Assignment: Your task is to restate the listing word for word without the pictures.

Exercise materials:
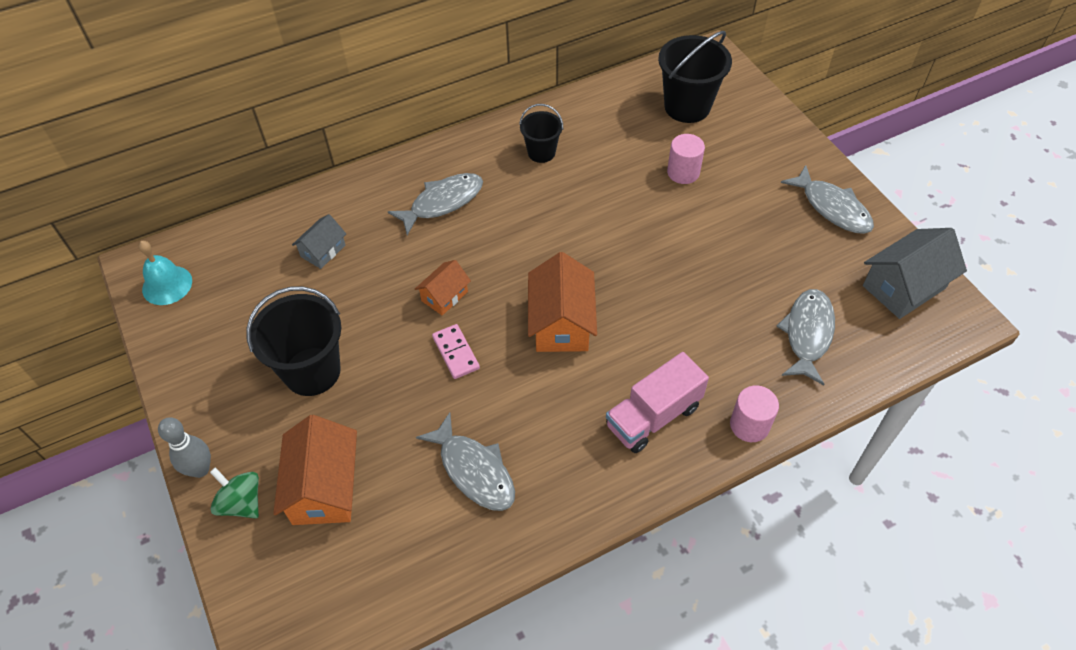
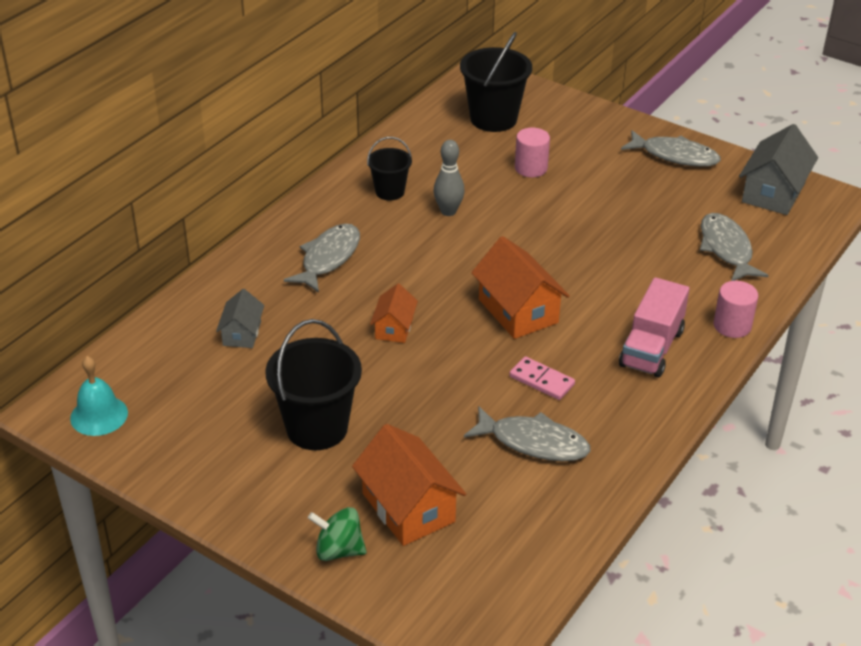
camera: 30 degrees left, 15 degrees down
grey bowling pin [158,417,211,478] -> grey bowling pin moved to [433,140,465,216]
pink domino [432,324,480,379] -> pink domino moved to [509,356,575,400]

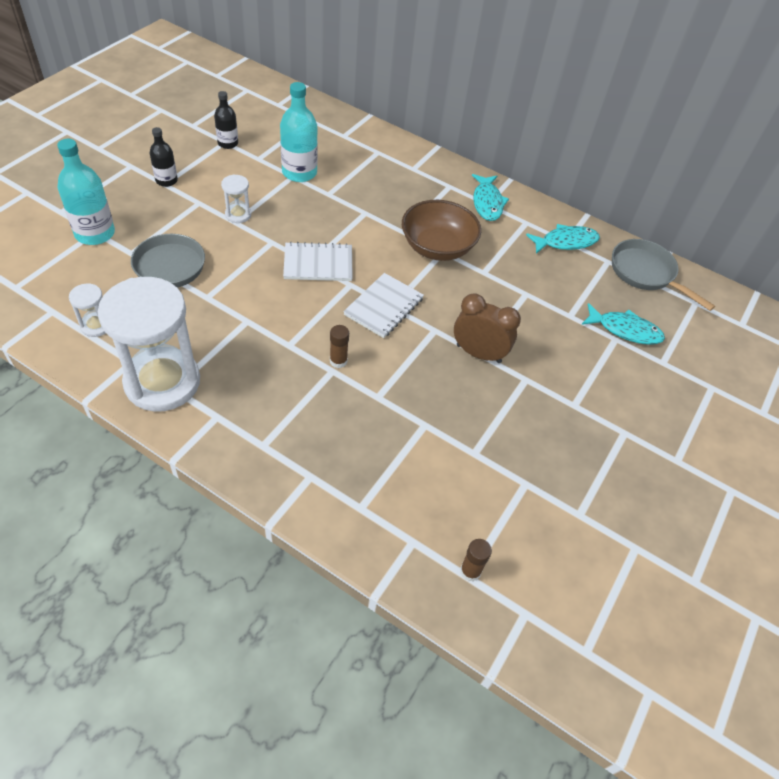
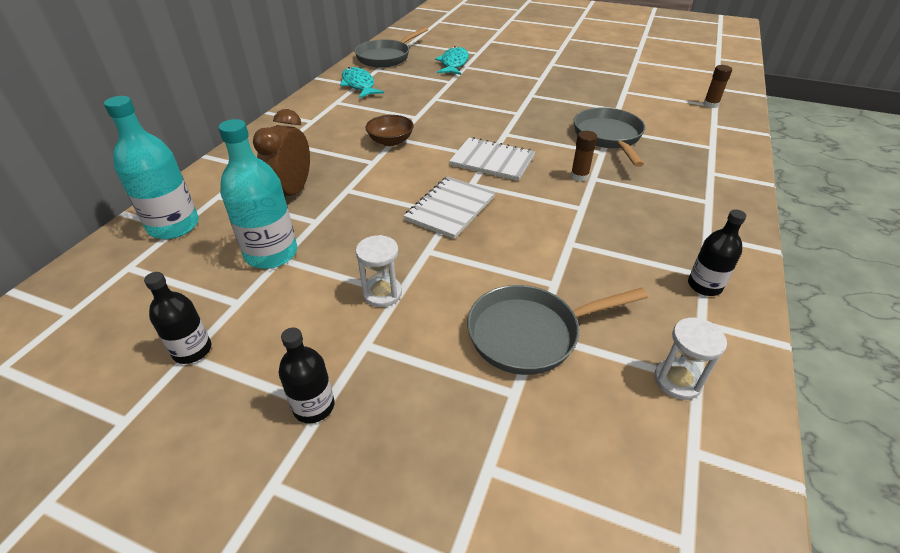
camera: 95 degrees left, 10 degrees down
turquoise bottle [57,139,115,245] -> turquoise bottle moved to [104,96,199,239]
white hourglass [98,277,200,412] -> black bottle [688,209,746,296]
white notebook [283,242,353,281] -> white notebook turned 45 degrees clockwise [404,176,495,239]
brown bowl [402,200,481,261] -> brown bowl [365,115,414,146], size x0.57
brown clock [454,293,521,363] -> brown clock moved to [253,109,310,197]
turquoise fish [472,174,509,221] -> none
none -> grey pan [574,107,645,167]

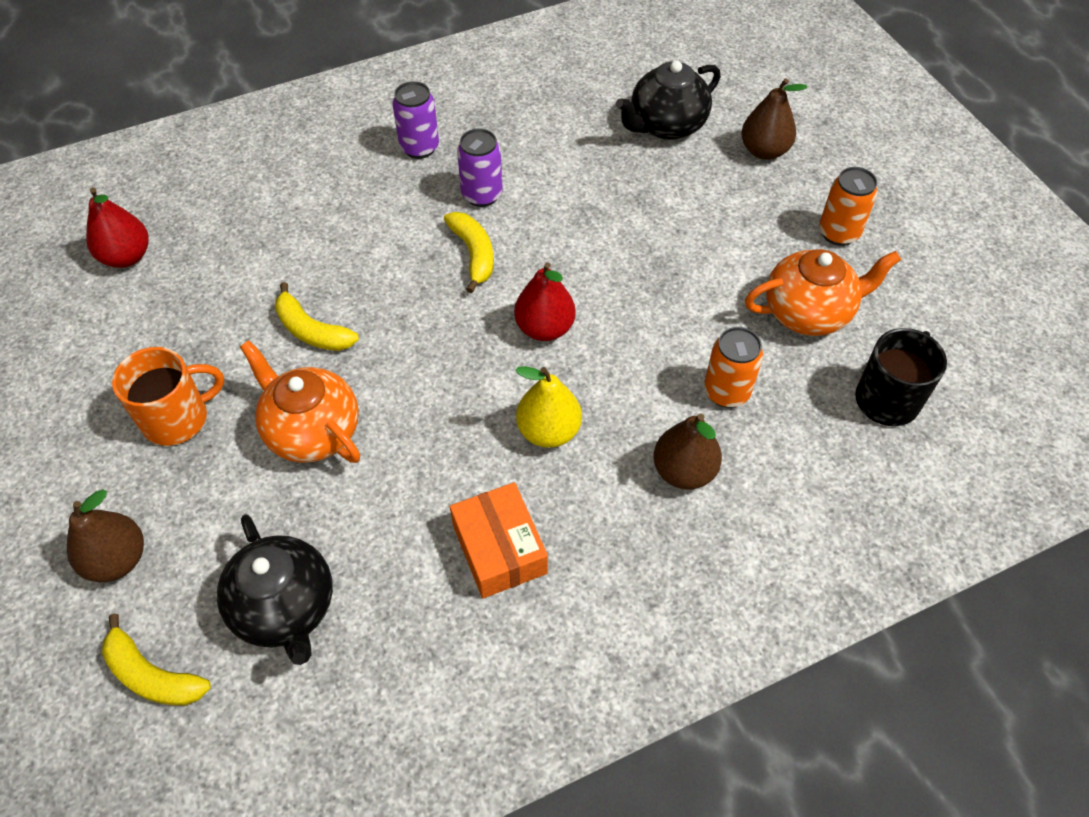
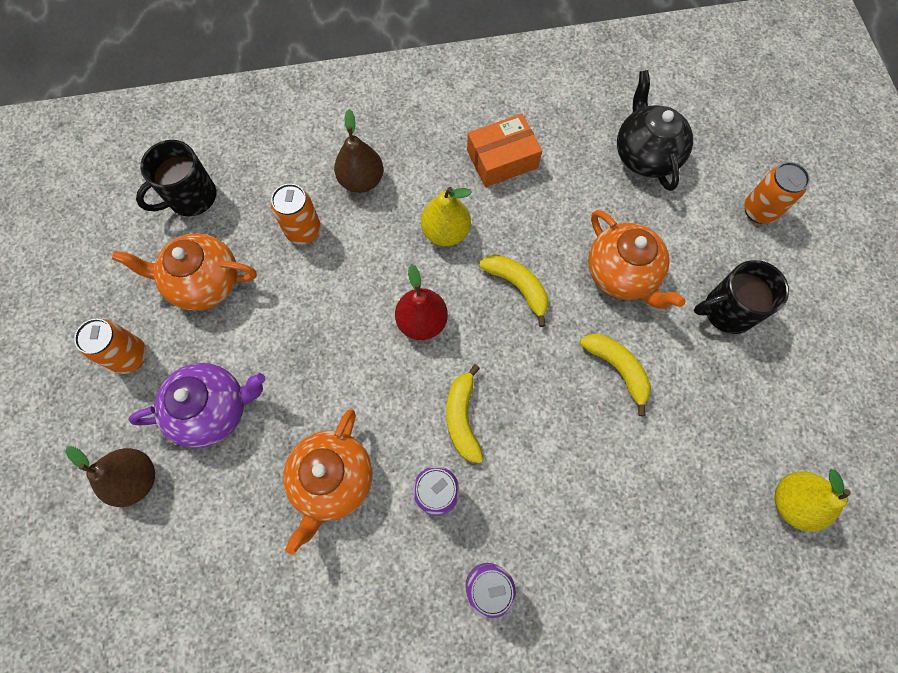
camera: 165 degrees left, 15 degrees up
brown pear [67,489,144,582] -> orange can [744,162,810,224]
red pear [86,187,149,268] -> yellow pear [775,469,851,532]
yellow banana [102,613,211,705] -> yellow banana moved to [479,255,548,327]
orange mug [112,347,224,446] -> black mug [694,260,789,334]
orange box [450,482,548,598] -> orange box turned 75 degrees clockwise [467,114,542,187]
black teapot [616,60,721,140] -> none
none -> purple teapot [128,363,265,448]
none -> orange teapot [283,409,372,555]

Reply to the task:
camera: 30 degrees left, 15 degrees down
grey bowling pin [158,417,211,478] -> grey bowling pin moved to [433,140,465,216]
pink domino [432,324,480,379] -> pink domino moved to [509,356,575,400]

camera: 95 degrees left, 10 degrees down
turquoise bottle [57,139,115,245] -> turquoise bottle moved to [104,96,199,239]
white hourglass [98,277,200,412] -> black bottle [688,209,746,296]
white notebook [283,242,353,281] -> white notebook turned 45 degrees clockwise [404,176,495,239]
brown bowl [402,200,481,261] -> brown bowl [365,115,414,146], size x0.57
brown clock [454,293,521,363] -> brown clock moved to [253,109,310,197]
turquoise fish [472,174,509,221] -> none
none -> grey pan [574,107,645,167]

camera: 165 degrees left, 15 degrees up
brown pear [67,489,144,582] -> orange can [744,162,810,224]
red pear [86,187,149,268] -> yellow pear [775,469,851,532]
yellow banana [102,613,211,705] -> yellow banana moved to [479,255,548,327]
orange mug [112,347,224,446] -> black mug [694,260,789,334]
orange box [450,482,548,598] -> orange box turned 75 degrees clockwise [467,114,542,187]
black teapot [616,60,721,140] -> none
none -> purple teapot [128,363,265,448]
none -> orange teapot [283,409,372,555]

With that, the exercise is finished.